** Opening Raw data block **
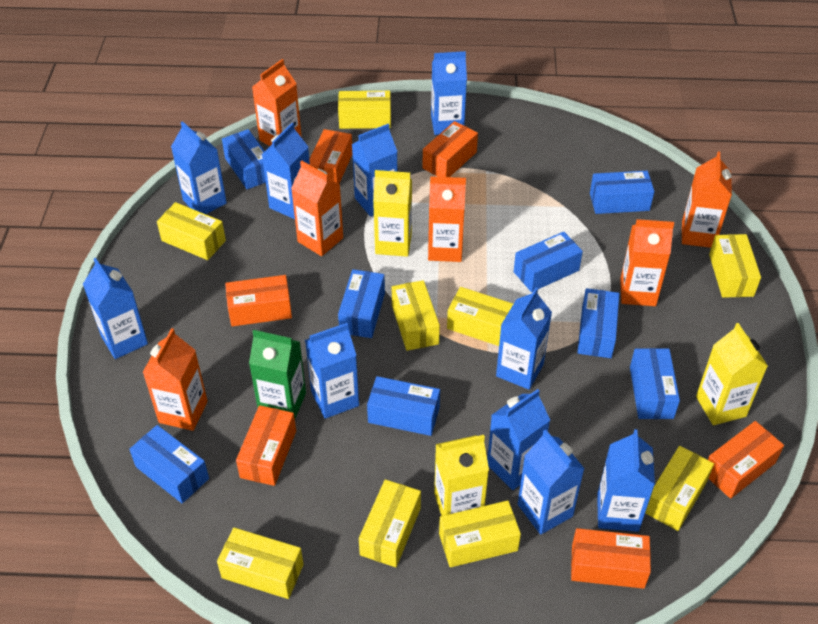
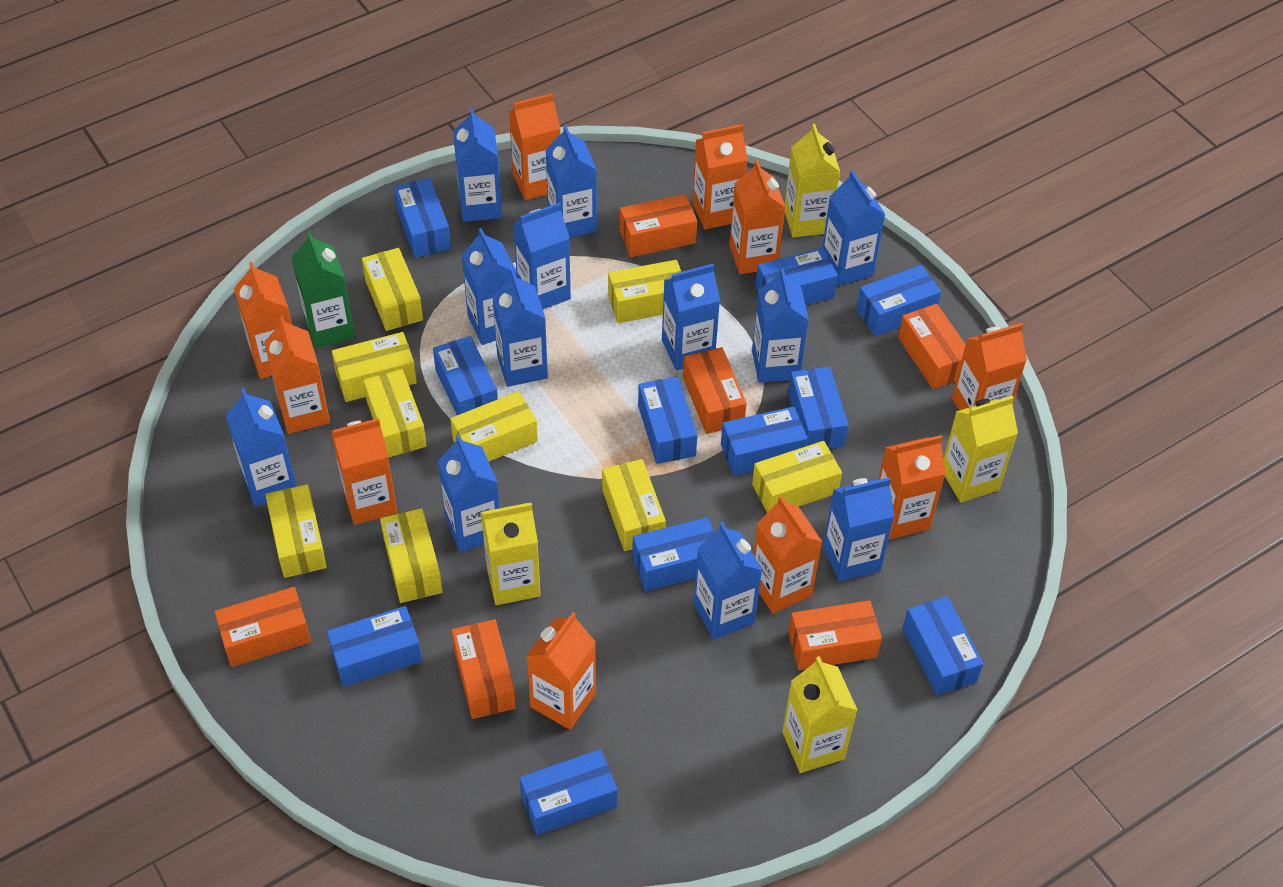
blue box: 8 -> 11
blue carton: 10 -> 12
orange carton: 6 -> 10
yellow carton: 3 -> 4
** Closing Raw data block **
> **Task instructions**:
An exact transcription of the listing is required, and it must contain no pictures.

> **Result below**:
blue box: 8 -> 11
blue carton: 10 -> 12
orange carton: 6 -> 10
yellow carton: 3 -> 4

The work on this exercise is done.